◆ **Description of the task**
Reproduce all of the data below line for line, without any change to the wording, and leave out the pictures.

◆ **Listed records**
^^^^

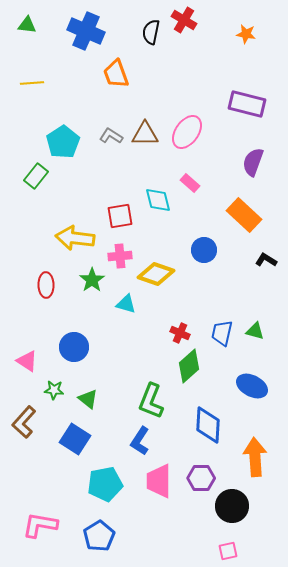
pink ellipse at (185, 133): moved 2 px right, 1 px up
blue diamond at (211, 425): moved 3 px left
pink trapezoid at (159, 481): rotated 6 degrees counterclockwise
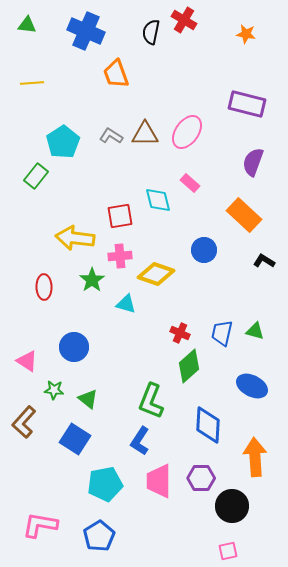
black L-shape at (266, 260): moved 2 px left, 1 px down
red ellipse at (46, 285): moved 2 px left, 2 px down
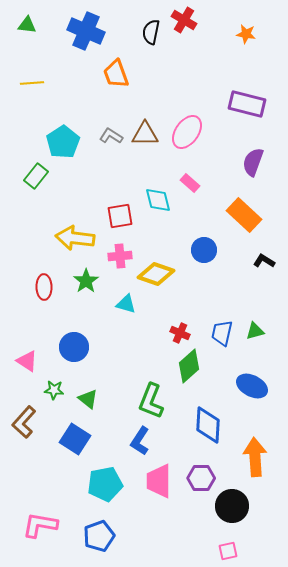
green star at (92, 280): moved 6 px left, 1 px down
green triangle at (255, 331): rotated 30 degrees counterclockwise
blue pentagon at (99, 536): rotated 12 degrees clockwise
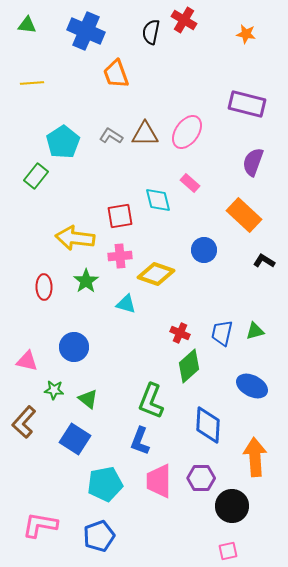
pink triangle at (27, 361): rotated 20 degrees counterclockwise
blue L-shape at (140, 441): rotated 12 degrees counterclockwise
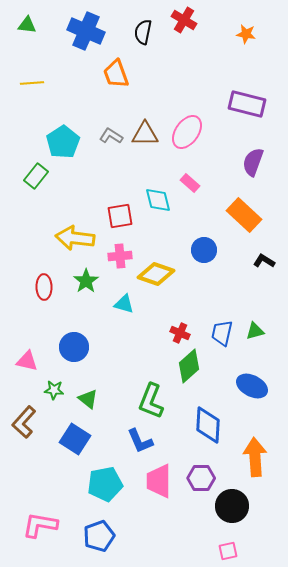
black semicircle at (151, 32): moved 8 px left
cyan triangle at (126, 304): moved 2 px left
blue L-shape at (140, 441): rotated 44 degrees counterclockwise
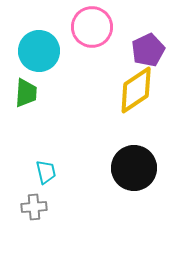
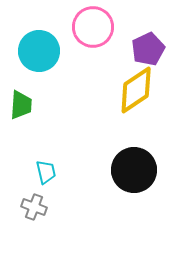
pink circle: moved 1 px right
purple pentagon: moved 1 px up
green trapezoid: moved 5 px left, 12 px down
black circle: moved 2 px down
gray cross: rotated 25 degrees clockwise
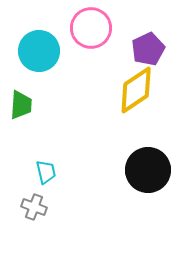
pink circle: moved 2 px left, 1 px down
black circle: moved 14 px right
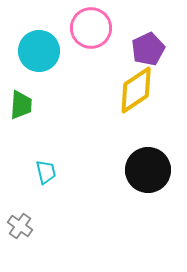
gray cross: moved 14 px left, 19 px down; rotated 15 degrees clockwise
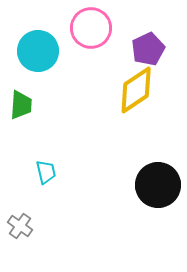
cyan circle: moved 1 px left
black circle: moved 10 px right, 15 px down
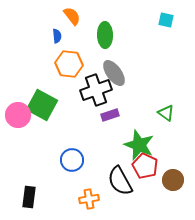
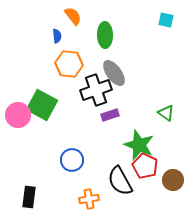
orange semicircle: moved 1 px right
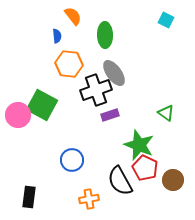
cyan square: rotated 14 degrees clockwise
red pentagon: moved 2 px down
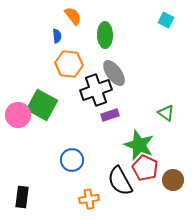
black rectangle: moved 7 px left
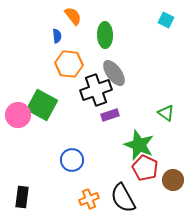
black semicircle: moved 3 px right, 17 px down
orange cross: rotated 12 degrees counterclockwise
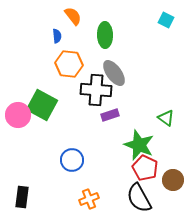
black cross: rotated 24 degrees clockwise
green triangle: moved 5 px down
black semicircle: moved 16 px right
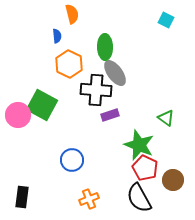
orange semicircle: moved 1 px left, 2 px up; rotated 24 degrees clockwise
green ellipse: moved 12 px down
orange hexagon: rotated 20 degrees clockwise
gray ellipse: moved 1 px right
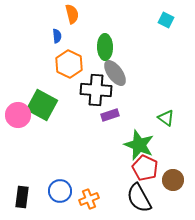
blue circle: moved 12 px left, 31 px down
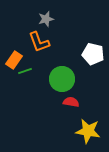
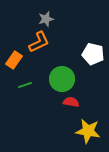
orange L-shape: rotated 95 degrees counterclockwise
green line: moved 14 px down
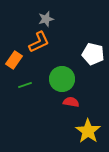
yellow star: rotated 25 degrees clockwise
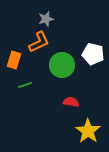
orange rectangle: rotated 18 degrees counterclockwise
green circle: moved 14 px up
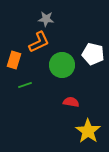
gray star: rotated 21 degrees clockwise
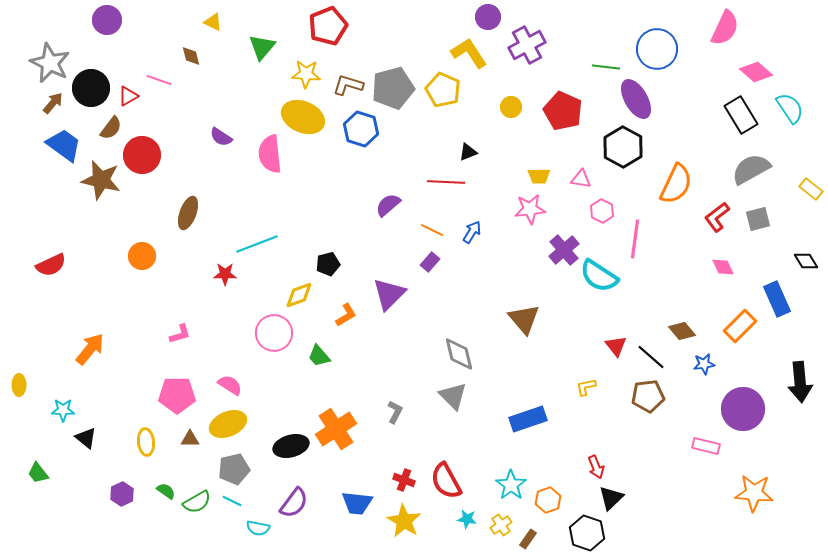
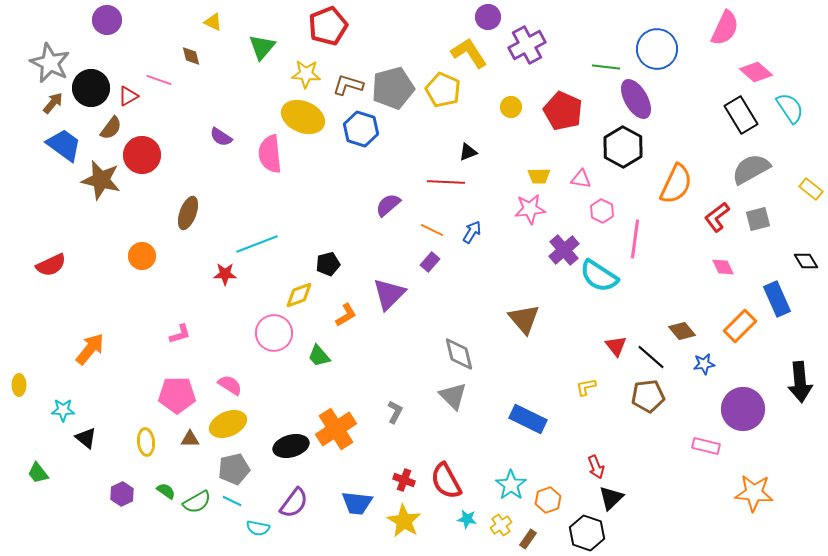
blue rectangle at (528, 419): rotated 45 degrees clockwise
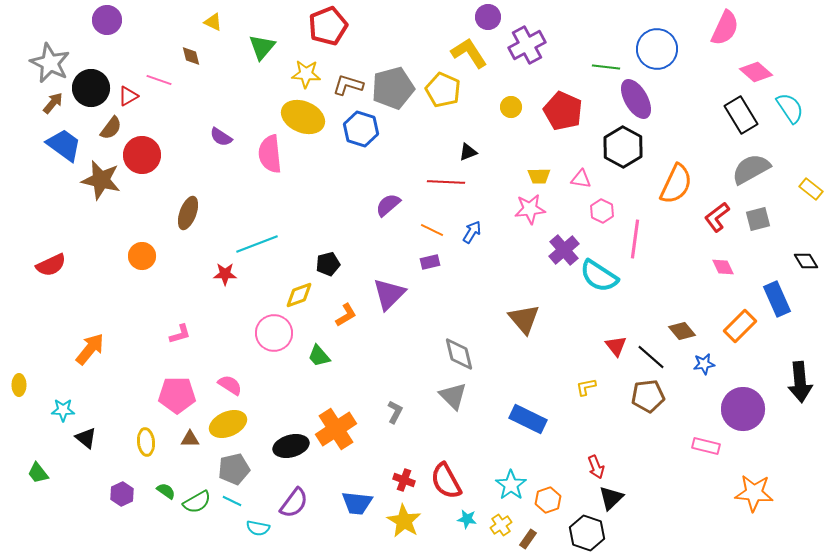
purple rectangle at (430, 262): rotated 36 degrees clockwise
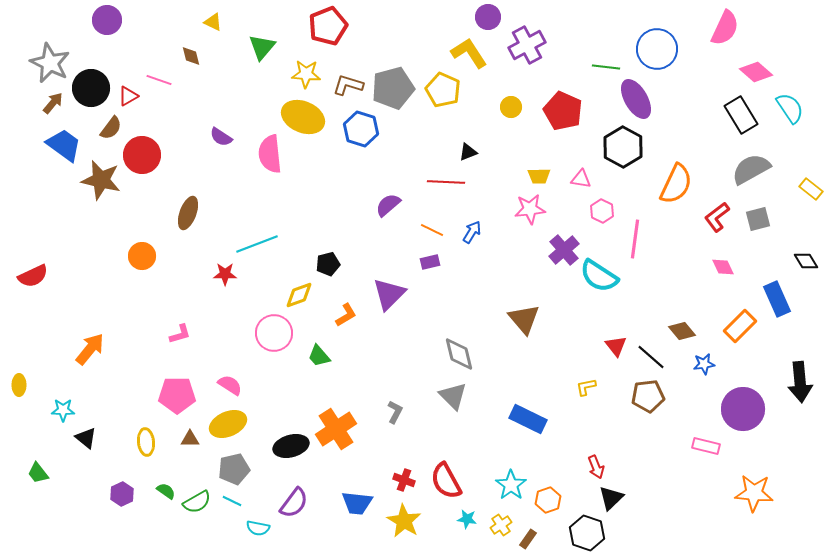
red semicircle at (51, 265): moved 18 px left, 11 px down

^^^^

◆ **Result for this task**
pink ellipse at (185, 133): moved 2 px right, 1 px up
blue diamond at (211, 425): moved 3 px left
pink trapezoid at (159, 481): rotated 6 degrees counterclockwise
black L-shape at (266, 260): moved 2 px left, 1 px down
red ellipse at (46, 285): moved 2 px left, 2 px down
green star at (92, 280): moved 6 px left, 1 px down
green triangle at (255, 331): rotated 30 degrees counterclockwise
blue pentagon at (99, 536): rotated 12 degrees clockwise
pink triangle at (27, 361): rotated 20 degrees counterclockwise
blue L-shape at (140, 441): rotated 12 degrees counterclockwise
black semicircle at (151, 32): moved 8 px left
cyan triangle at (126, 304): moved 2 px left
blue L-shape at (140, 441): rotated 44 degrees counterclockwise
pink circle: moved 1 px right
purple pentagon: moved 1 px up
green trapezoid: moved 5 px left, 12 px down
black circle: moved 2 px down
gray cross: rotated 25 degrees clockwise
pink circle: moved 2 px left, 1 px down
black circle: moved 14 px right
gray cross: moved 14 px left, 19 px down; rotated 15 degrees clockwise
cyan circle: moved 1 px left
black circle: moved 10 px right, 15 px down
orange semicircle: moved 1 px right
cyan square: rotated 14 degrees clockwise
red pentagon: moved 2 px down
black rectangle: moved 7 px left
black semicircle: moved 3 px right, 17 px down
orange cross: rotated 12 degrees counterclockwise
black cross: rotated 24 degrees clockwise
green triangle: moved 5 px down
black semicircle: moved 16 px right
orange semicircle: moved 1 px left, 2 px up; rotated 24 degrees clockwise
green ellipse: moved 12 px down
orange hexagon: rotated 20 degrees clockwise
gray ellipse: moved 1 px right
blue circle: moved 12 px left, 31 px down
orange L-shape: rotated 95 degrees counterclockwise
green line: moved 14 px down
yellow star: rotated 25 degrees clockwise
orange rectangle: rotated 18 degrees counterclockwise
green circle: moved 14 px up
gray star: rotated 21 degrees clockwise
blue rectangle at (528, 419): rotated 45 degrees clockwise
purple rectangle at (430, 262): rotated 36 degrees clockwise
red semicircle at (51, 265): moved 18 px left, 11 px down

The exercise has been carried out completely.